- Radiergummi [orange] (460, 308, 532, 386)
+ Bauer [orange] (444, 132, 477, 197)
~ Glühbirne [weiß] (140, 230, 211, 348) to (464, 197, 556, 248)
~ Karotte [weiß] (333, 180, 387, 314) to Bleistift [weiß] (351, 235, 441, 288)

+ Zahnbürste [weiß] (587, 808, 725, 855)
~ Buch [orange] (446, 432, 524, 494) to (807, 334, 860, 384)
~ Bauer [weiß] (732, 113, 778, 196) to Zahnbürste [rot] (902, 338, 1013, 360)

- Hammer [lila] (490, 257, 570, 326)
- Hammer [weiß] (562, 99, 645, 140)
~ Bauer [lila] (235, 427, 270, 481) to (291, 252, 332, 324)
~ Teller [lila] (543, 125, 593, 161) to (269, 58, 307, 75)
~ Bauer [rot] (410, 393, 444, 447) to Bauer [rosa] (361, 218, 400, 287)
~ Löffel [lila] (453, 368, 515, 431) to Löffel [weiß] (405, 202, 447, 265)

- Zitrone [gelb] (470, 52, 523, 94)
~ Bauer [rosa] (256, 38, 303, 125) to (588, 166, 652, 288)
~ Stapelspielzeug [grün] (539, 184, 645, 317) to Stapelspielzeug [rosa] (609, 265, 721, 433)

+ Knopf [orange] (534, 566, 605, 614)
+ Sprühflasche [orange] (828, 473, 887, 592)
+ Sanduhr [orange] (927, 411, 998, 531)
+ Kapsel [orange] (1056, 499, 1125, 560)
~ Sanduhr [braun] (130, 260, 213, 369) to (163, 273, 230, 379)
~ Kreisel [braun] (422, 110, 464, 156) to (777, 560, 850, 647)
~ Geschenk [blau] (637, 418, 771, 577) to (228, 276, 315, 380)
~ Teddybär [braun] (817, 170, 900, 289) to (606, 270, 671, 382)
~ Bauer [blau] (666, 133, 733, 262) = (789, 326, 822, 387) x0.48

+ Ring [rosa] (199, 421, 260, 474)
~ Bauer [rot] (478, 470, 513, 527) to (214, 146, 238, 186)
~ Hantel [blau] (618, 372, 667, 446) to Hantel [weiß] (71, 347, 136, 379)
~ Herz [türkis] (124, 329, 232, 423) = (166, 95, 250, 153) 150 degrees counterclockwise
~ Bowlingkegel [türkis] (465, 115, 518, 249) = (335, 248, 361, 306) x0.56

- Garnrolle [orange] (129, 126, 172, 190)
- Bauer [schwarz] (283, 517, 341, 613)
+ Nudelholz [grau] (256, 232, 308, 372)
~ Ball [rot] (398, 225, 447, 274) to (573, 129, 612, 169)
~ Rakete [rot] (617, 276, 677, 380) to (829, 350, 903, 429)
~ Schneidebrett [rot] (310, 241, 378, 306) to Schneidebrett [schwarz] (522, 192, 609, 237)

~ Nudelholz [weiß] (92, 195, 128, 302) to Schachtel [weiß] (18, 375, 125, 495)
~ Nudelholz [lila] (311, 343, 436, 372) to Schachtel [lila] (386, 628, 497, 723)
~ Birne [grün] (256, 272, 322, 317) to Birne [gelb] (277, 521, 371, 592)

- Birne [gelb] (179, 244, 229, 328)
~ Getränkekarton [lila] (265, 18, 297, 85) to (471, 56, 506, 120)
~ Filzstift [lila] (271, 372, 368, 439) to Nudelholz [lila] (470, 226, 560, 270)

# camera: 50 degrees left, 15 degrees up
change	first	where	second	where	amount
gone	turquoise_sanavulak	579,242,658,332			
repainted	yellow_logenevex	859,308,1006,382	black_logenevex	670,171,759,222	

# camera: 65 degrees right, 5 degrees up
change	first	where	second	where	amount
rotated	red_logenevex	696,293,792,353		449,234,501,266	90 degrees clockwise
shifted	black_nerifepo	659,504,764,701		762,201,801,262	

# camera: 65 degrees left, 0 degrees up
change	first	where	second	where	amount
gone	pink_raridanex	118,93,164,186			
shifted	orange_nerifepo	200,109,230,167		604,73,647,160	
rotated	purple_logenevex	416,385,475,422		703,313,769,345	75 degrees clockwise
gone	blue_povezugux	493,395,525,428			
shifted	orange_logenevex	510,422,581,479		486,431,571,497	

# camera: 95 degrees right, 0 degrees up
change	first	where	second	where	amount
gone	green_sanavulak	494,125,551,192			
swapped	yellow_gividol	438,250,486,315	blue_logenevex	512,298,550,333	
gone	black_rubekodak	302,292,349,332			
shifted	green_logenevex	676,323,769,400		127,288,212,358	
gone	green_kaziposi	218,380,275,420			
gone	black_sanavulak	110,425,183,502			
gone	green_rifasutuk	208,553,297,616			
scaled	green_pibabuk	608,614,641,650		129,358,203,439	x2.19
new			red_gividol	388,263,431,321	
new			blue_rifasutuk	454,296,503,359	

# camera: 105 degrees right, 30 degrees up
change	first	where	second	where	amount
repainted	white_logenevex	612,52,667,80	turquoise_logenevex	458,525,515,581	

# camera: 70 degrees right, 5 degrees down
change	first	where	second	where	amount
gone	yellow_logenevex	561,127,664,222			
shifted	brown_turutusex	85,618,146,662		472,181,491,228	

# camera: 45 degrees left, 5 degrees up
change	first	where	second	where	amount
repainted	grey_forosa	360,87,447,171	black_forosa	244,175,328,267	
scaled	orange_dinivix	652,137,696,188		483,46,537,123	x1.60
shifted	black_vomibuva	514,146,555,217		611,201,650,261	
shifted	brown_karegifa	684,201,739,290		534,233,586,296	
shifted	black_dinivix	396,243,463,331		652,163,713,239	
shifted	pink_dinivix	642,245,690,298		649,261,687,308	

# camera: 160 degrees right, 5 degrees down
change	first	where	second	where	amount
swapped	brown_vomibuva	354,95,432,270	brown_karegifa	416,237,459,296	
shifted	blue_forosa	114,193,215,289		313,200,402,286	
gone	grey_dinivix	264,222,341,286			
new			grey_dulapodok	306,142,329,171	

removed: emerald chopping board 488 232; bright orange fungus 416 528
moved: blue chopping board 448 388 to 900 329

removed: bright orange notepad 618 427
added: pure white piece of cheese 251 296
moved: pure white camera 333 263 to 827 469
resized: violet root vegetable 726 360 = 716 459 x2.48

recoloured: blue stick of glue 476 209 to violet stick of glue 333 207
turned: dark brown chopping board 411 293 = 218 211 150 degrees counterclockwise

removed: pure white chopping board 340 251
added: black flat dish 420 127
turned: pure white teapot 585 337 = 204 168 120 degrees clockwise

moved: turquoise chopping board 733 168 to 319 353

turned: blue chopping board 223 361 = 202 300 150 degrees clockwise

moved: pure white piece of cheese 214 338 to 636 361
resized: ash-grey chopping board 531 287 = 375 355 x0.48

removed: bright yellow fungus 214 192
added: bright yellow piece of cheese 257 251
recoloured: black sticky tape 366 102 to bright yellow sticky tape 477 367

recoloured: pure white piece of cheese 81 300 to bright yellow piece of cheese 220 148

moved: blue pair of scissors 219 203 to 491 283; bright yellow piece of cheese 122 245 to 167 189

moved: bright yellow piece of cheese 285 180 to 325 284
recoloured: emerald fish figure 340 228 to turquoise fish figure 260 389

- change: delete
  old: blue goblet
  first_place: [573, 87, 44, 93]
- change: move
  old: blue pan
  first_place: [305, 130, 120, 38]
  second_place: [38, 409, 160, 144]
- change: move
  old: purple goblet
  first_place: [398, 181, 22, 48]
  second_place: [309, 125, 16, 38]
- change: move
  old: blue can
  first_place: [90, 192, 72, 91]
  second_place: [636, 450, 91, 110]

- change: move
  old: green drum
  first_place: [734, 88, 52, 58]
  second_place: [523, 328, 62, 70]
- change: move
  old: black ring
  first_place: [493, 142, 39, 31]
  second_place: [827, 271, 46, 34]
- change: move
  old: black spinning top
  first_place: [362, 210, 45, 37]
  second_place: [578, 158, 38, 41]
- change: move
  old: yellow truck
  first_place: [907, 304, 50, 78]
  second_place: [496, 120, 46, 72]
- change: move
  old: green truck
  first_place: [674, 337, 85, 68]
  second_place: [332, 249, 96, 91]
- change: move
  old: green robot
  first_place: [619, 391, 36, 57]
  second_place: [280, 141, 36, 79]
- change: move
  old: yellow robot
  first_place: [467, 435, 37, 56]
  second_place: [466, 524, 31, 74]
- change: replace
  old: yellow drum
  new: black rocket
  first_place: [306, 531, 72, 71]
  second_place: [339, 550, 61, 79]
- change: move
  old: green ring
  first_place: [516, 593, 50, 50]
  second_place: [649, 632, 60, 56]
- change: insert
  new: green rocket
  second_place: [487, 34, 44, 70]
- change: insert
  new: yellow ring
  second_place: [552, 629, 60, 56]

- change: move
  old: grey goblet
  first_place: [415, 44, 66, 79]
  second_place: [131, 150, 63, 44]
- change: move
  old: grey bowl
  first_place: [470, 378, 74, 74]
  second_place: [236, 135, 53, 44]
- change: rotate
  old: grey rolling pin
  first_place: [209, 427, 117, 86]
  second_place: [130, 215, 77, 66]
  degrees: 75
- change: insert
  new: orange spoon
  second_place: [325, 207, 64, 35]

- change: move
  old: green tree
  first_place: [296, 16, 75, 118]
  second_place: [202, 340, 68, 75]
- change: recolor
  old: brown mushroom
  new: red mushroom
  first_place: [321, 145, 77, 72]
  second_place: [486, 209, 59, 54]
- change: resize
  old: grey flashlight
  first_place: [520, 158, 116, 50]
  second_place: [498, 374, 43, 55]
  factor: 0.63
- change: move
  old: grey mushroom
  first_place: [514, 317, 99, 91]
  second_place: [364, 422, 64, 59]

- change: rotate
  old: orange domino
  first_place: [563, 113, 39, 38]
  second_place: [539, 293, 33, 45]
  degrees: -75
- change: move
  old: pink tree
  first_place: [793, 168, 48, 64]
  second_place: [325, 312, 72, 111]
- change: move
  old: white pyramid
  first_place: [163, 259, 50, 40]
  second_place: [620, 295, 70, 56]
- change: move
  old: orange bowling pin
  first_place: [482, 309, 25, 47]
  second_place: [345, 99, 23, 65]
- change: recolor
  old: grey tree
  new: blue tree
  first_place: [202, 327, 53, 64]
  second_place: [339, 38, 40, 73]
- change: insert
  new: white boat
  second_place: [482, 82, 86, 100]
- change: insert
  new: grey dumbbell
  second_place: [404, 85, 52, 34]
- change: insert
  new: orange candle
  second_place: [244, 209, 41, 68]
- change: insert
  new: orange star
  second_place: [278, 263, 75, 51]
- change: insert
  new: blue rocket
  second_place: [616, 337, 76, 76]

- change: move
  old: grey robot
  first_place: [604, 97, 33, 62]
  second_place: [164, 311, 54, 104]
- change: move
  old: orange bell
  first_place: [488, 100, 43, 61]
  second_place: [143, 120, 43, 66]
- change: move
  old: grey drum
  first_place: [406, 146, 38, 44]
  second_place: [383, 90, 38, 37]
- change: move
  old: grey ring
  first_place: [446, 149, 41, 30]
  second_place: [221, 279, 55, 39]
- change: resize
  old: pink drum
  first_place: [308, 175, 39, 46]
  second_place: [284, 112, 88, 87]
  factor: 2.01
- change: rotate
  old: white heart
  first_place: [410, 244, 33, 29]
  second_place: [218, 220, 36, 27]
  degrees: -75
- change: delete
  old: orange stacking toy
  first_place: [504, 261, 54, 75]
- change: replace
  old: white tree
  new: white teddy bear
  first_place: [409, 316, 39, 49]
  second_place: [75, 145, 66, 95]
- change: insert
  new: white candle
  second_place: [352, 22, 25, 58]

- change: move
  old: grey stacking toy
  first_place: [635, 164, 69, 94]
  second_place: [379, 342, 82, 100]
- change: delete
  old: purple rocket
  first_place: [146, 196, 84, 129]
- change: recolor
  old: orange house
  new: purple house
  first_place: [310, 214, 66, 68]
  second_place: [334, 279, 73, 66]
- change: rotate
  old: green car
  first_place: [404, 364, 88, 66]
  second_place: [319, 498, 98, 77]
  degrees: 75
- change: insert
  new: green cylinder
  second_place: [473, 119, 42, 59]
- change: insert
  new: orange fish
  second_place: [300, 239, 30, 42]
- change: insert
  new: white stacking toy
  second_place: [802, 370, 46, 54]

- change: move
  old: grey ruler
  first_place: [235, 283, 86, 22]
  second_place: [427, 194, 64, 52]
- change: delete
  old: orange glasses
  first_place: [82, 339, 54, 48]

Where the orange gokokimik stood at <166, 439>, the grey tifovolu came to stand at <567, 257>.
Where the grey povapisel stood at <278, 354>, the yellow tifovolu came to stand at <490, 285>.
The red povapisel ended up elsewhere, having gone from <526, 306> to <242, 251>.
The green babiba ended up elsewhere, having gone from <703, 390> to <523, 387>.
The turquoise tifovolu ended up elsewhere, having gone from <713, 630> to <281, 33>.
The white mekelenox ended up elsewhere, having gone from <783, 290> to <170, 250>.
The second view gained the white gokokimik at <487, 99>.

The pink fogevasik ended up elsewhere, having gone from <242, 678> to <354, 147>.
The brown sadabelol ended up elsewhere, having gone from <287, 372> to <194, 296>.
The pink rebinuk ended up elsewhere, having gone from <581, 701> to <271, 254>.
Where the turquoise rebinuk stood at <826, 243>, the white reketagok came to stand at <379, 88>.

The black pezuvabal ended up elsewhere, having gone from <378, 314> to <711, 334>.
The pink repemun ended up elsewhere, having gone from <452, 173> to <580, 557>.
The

• _PROBLEM DETAILS_
Report every line of the records that contains the word "povapisel".

• _TASK RESULT_
Where the grey povapisel stood at <278, 354>, the yellow tifovolu came to stand at <490, 285>.
The red povapisel ended up elsewhere, having gone from <526, 306> to <242, 251>.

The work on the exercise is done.